──────── Data under study

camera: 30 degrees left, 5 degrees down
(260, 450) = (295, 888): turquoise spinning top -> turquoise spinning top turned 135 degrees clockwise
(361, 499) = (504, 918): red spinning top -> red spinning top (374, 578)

────────────────
──────── Data under study

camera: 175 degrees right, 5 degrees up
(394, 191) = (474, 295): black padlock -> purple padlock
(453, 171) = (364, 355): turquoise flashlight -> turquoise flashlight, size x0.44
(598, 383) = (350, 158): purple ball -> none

────────────────

Work task: Produce a word-for-word copy of everything above from the line holding "camera: 30 degrees left, 5 degrees down" down to the line holding "(361, 499) = (504, 918): red", with both of those lines kept.

Response:
camera: 30 degrees left, 5 degrees down
(260, 450) = (295, 888): turquoise spinning top -> turquoise spinning top turned 135 degrees clockwise
(361, 499) = (504, 918): red spinning top -> red spinning top (374, 578)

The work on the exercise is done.